## Activity
Every record below should be printed exactly, except for the pictures.

Scene image comparisons:
------------------------------
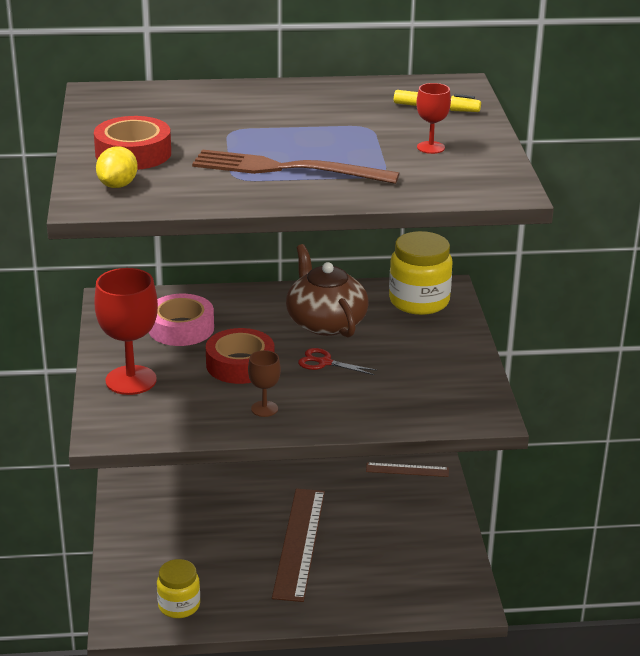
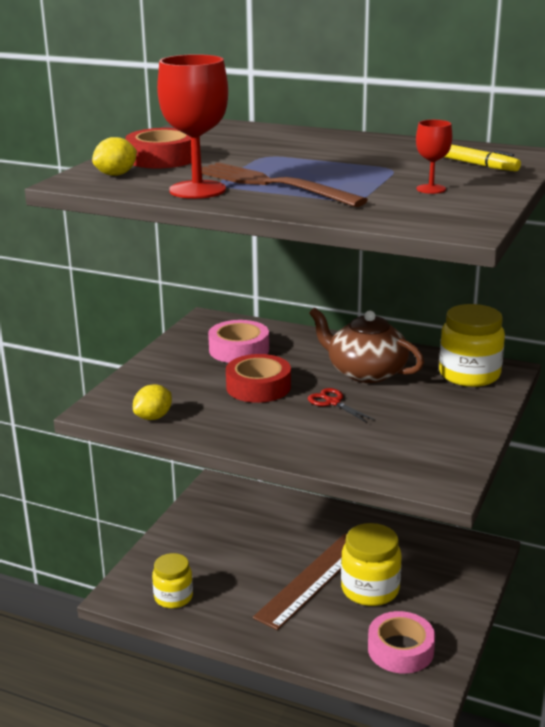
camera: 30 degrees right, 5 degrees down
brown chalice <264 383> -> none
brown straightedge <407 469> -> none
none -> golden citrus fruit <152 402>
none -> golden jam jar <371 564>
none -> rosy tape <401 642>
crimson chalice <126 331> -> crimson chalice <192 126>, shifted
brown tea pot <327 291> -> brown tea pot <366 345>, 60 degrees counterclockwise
------------------------------
## Output below
camera: 30 degrees right, 5 degrees down
brown chalice <264 383> -> none
brown straightedge <407 469> -> none
none -> golden citrus fruit <152 402>
none -> golden jam jar <371 564>
none -> rosy tape <401 642>
crimson chalice <126 331> -> crimson chalice <192 126>, shifted
brown tea pot <327 291> -> brown tea pot <366 345>, 60 degrees counterclockwise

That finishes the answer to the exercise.